Instructions for the task | From the listing below, pull out the lines that hold "teddy".

Material provided |
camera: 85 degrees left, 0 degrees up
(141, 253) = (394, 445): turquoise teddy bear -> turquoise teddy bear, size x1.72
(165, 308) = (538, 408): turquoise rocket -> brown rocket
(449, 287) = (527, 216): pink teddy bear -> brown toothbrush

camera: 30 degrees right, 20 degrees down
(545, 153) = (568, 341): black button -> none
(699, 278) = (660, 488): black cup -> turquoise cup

--

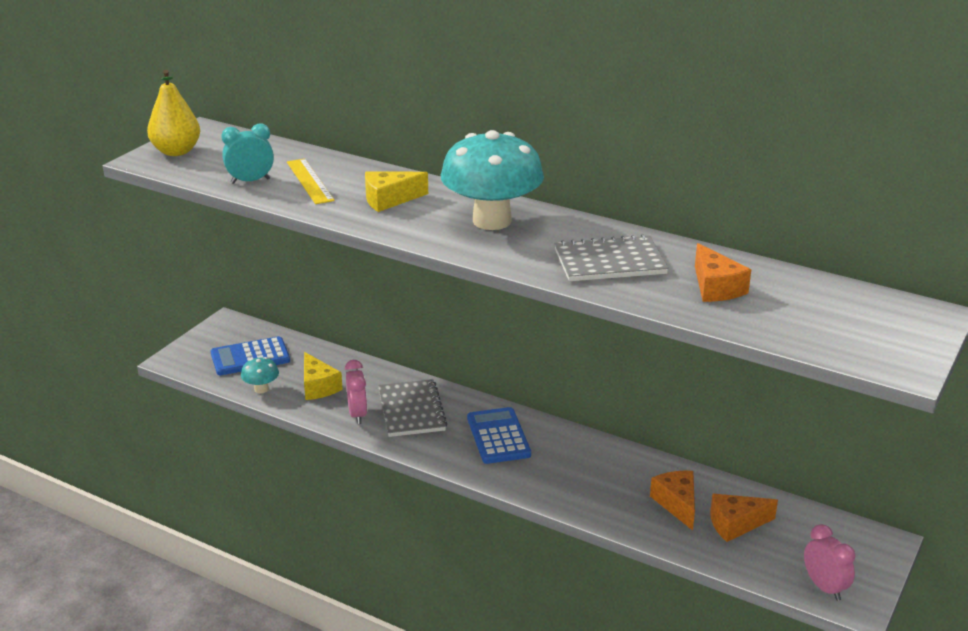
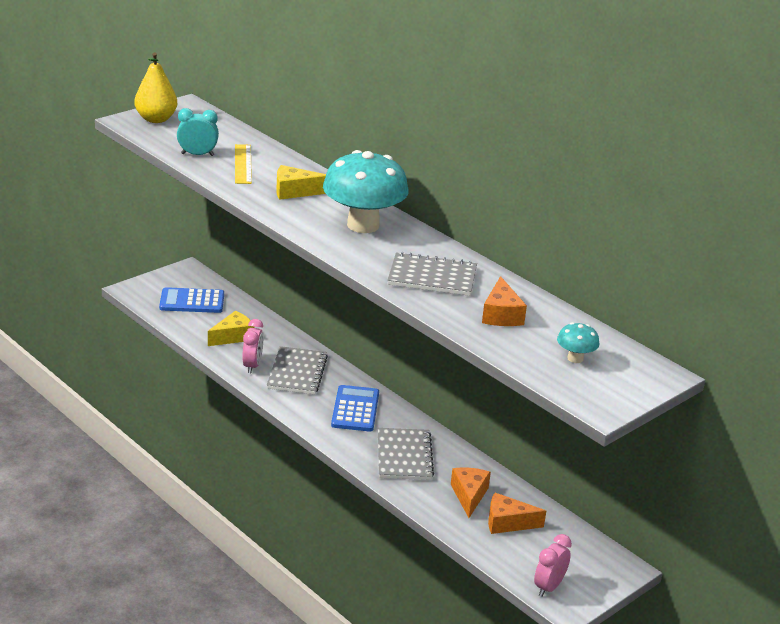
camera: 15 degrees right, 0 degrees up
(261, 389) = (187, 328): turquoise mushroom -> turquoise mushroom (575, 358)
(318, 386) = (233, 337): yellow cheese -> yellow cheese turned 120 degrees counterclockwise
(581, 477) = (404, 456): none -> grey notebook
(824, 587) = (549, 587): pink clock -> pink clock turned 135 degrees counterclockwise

Answer section |
(141, 253) = (394, 445): turquoise teddy bear -> turquoise teddy bear, size x1.72
(449, 287) = (527, 216): pink teddy bear -> brown toothbrush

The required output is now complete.